RECORDS SHOWN:
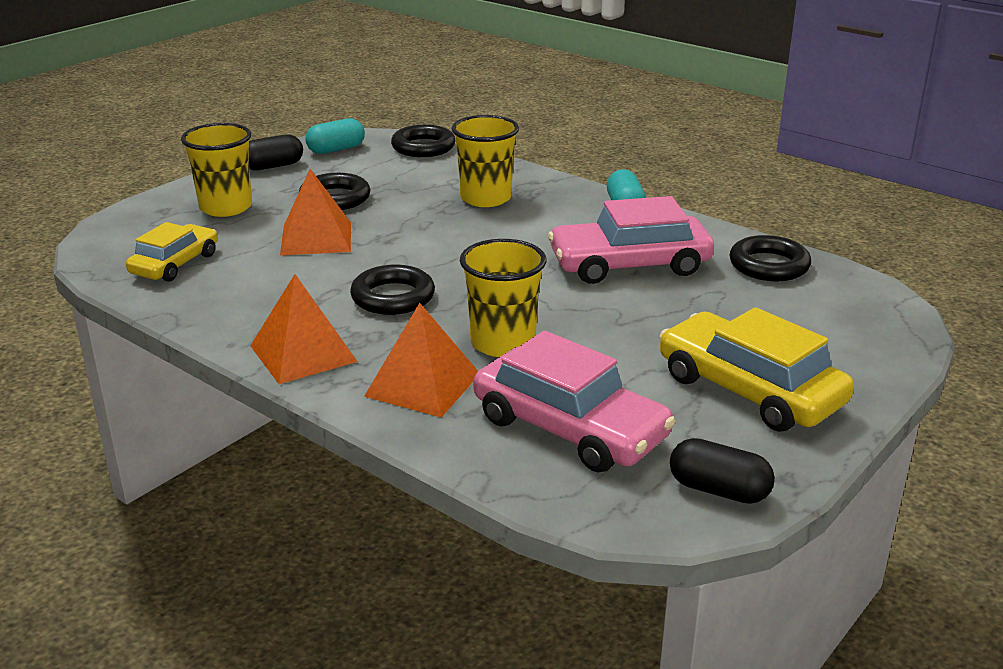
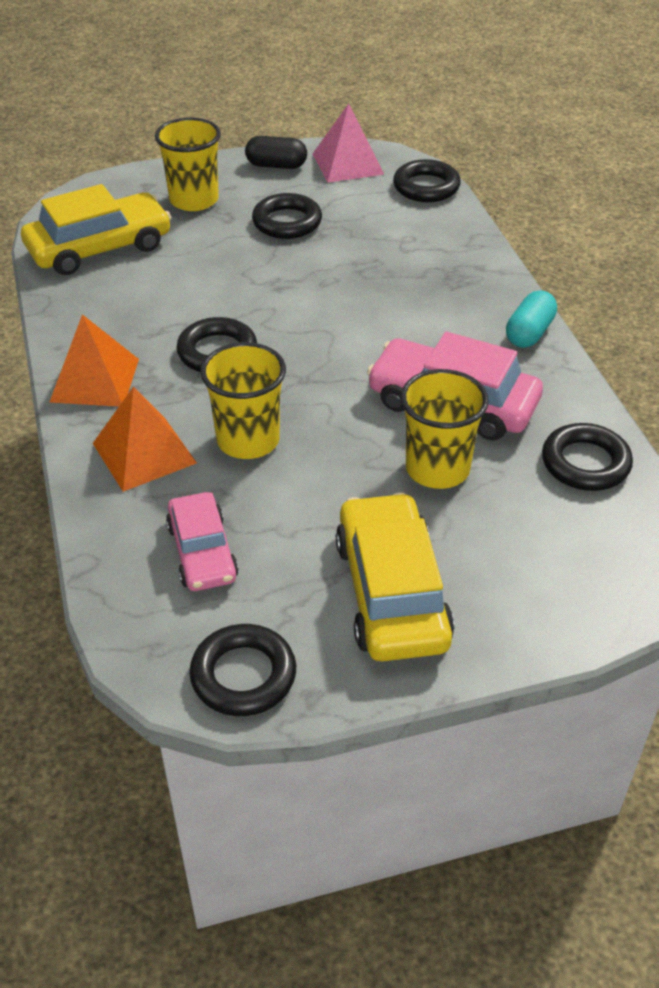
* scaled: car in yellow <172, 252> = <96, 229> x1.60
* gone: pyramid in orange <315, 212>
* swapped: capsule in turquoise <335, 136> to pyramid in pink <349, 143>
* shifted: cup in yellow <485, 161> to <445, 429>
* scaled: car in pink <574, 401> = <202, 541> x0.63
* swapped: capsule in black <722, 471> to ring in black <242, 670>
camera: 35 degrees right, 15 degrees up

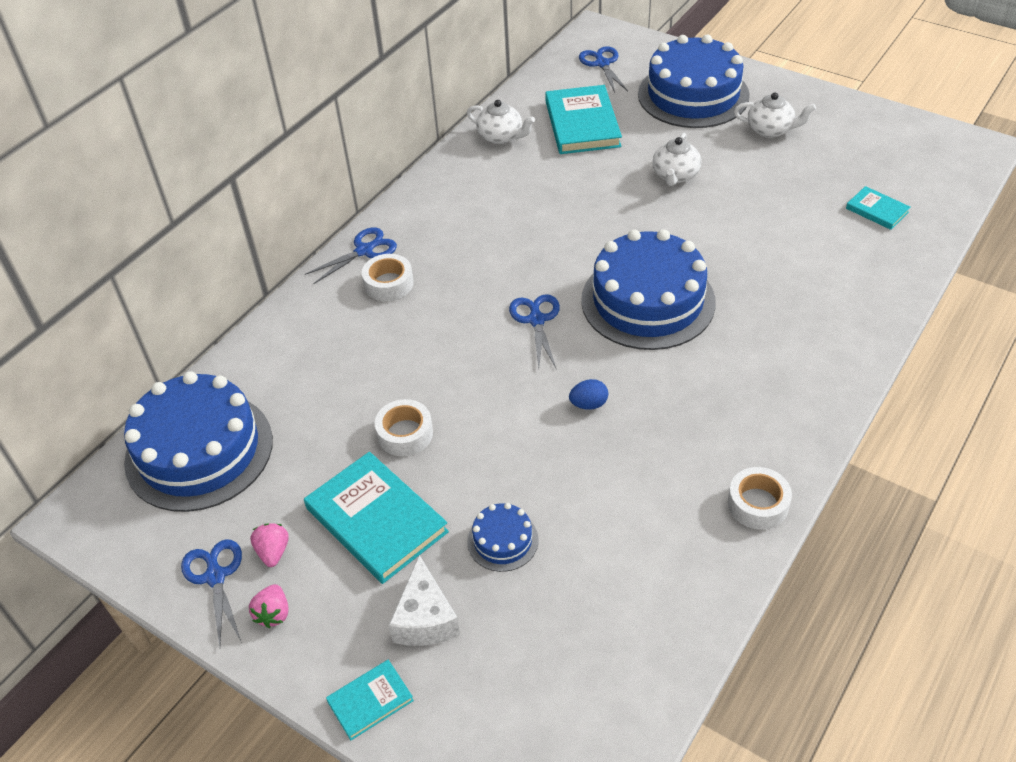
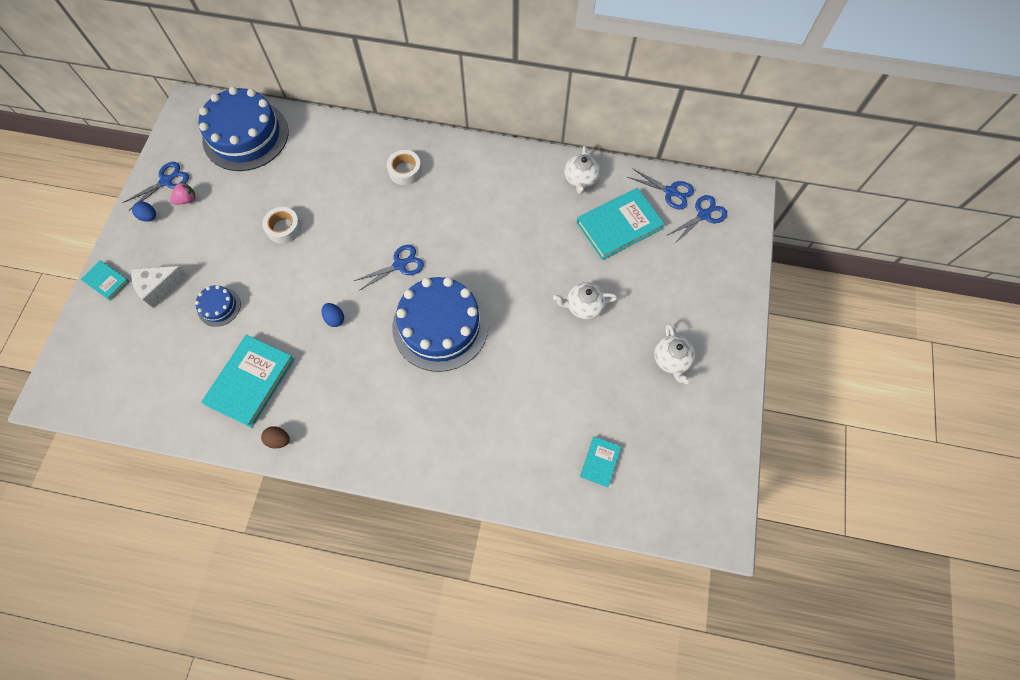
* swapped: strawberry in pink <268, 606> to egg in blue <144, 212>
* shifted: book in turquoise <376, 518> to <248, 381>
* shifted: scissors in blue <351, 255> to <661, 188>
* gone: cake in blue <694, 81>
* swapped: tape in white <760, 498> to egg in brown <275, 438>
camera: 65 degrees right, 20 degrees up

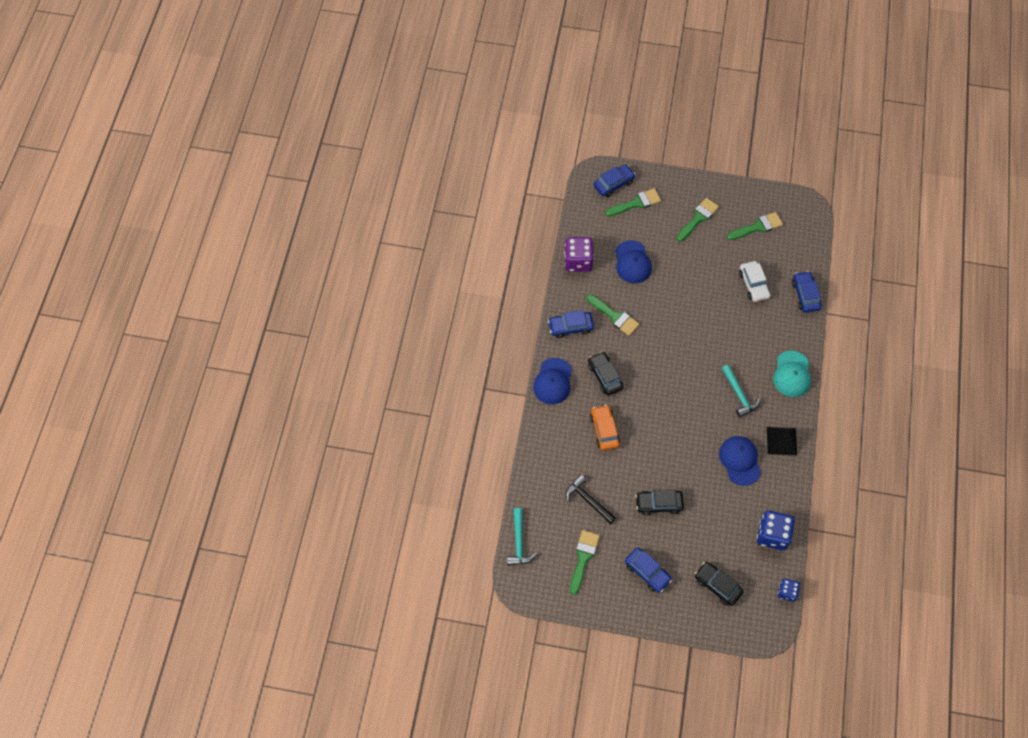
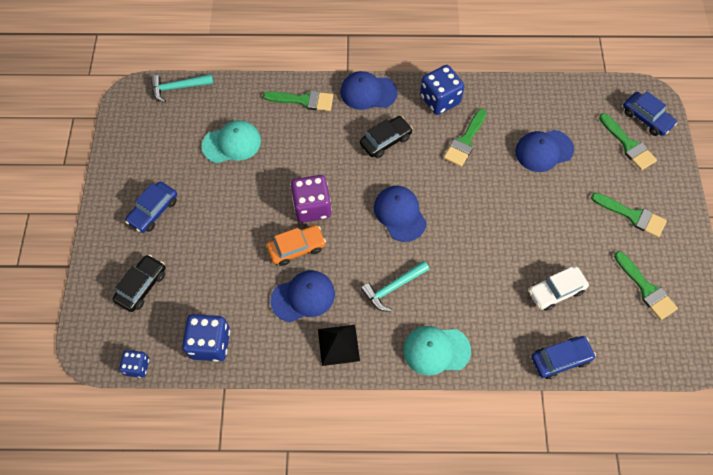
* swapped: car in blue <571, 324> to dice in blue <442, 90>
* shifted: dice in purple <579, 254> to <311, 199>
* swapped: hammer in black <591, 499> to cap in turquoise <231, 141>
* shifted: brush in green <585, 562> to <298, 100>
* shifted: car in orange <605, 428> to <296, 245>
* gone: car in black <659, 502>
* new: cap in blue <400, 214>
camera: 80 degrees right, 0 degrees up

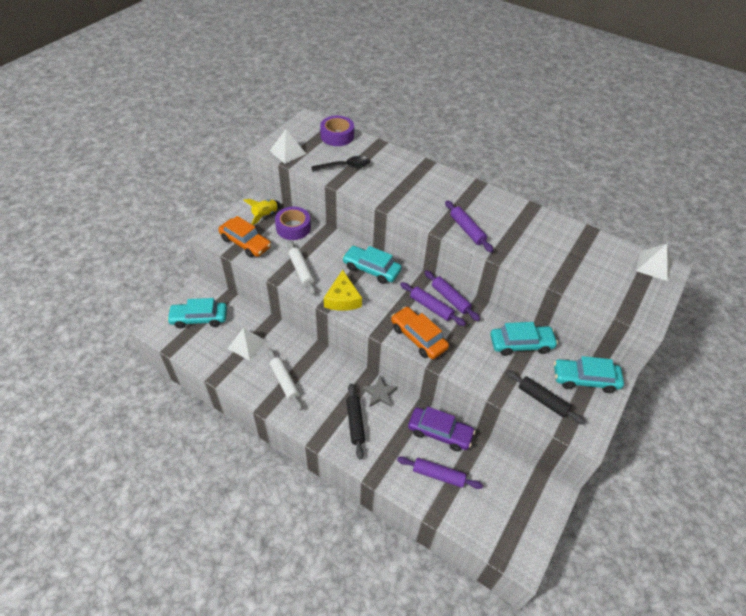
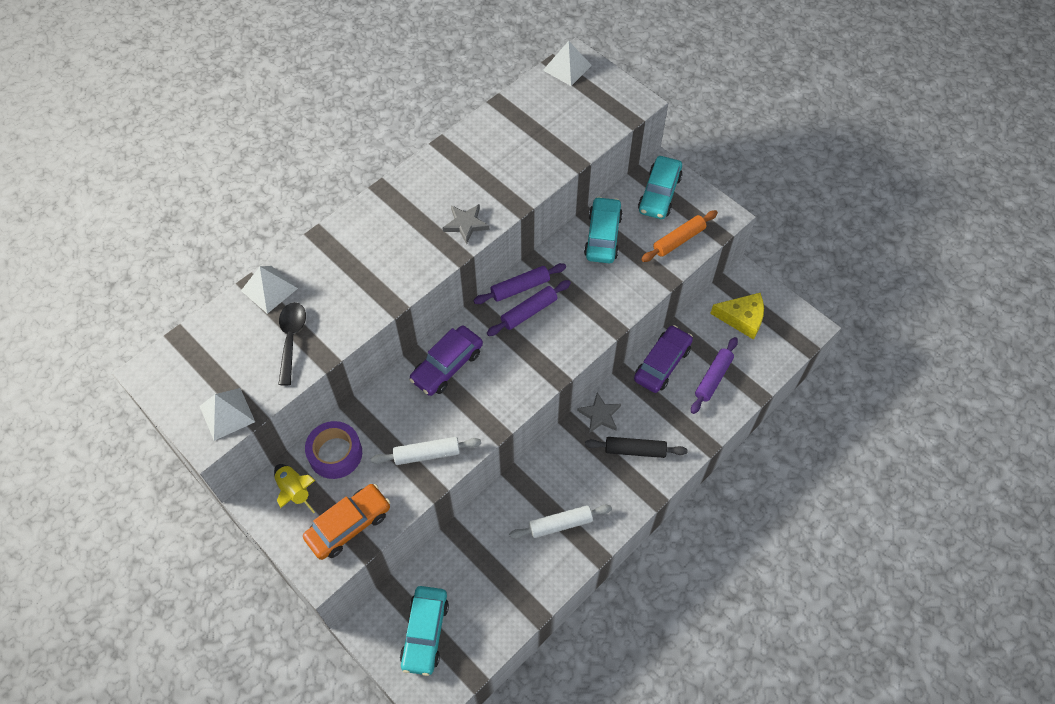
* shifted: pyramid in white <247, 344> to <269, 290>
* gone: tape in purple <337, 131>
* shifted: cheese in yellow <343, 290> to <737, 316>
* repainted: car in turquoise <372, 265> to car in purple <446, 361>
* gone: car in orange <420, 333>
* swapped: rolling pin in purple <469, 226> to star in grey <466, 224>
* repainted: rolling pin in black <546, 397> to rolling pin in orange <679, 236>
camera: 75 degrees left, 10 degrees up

EXERCISE OBJECTIVE:
Looking at the entries above, copy out every line in which "scaled" occurs.

EXERCISE RESULT:
* scaled: car in yellow <172, 252> = <96, 229> x1.60
* scaled: car in pink <574, 401> = <202, 541> x0.63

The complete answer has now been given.